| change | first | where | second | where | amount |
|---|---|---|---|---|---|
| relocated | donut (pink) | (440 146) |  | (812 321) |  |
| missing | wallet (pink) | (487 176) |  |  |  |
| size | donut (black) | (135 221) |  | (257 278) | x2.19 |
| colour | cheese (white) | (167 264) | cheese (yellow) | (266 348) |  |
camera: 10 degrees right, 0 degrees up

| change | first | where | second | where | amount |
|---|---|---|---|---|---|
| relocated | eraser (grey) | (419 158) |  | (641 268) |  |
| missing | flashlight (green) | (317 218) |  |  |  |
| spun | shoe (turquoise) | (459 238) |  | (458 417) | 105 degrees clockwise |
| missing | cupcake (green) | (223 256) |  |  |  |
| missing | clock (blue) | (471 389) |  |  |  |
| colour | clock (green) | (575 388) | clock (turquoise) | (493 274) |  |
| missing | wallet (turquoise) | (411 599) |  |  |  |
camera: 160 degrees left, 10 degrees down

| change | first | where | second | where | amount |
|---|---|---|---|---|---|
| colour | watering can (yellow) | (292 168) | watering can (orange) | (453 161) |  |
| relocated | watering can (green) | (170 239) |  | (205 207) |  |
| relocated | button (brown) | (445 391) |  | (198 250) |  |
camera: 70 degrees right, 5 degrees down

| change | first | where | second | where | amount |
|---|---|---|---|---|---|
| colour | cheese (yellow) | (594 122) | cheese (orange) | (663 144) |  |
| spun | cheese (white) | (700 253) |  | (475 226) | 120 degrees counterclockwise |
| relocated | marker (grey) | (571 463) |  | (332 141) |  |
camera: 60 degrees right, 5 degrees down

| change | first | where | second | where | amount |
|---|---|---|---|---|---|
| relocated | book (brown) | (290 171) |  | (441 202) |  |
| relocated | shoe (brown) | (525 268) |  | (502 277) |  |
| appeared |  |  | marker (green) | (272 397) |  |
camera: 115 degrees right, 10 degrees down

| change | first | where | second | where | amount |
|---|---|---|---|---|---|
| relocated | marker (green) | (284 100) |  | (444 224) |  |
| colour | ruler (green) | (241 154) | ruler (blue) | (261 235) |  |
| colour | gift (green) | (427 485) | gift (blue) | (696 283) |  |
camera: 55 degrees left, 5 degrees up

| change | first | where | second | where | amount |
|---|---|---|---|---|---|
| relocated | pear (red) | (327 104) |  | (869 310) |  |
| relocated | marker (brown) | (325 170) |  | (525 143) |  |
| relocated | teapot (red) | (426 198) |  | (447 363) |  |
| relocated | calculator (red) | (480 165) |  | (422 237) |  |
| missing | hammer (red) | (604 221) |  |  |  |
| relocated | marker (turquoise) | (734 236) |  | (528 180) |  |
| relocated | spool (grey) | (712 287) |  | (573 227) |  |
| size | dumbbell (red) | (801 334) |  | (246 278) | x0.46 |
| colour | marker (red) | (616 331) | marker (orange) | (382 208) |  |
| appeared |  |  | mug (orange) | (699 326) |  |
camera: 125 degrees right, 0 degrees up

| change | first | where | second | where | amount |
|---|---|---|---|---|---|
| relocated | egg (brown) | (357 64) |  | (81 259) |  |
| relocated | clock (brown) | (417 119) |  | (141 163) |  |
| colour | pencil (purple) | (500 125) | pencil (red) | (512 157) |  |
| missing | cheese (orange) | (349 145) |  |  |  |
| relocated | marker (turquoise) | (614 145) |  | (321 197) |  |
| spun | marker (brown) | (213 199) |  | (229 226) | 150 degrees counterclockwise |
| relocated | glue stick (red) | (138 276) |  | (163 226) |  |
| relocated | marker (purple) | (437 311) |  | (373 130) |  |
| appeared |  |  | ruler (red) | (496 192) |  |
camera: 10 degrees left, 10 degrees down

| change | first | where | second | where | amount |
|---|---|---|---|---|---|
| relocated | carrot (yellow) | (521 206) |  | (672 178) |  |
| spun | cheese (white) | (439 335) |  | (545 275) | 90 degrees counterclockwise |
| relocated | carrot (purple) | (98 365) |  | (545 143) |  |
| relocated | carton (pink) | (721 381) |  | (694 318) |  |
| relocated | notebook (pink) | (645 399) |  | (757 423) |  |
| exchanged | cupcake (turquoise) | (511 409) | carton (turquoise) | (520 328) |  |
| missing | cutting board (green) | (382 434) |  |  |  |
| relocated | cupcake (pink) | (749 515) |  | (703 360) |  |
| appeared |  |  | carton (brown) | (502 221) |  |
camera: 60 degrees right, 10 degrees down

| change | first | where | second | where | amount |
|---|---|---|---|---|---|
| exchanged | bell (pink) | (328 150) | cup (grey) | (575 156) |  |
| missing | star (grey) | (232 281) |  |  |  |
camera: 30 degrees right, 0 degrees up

◆ WORK TO COMPLETE:
Look through the material and copy each line that has "orange".

◆ TASK OUTPUT:
| colour | watering can (yellow) | (292 168) | watering can (orange) | (453 161) |  |
| colour | cheese (yellow) | (594 122) | cheese (orange) | (663 144) |  |
| colour | marker (red) | (616 331) | marker (orange) | (382 208) |  |
| appeared |  |  | mug (orange) | (699 326) |  |
| missing | cheese (orange) | (349 145) |  |  |  |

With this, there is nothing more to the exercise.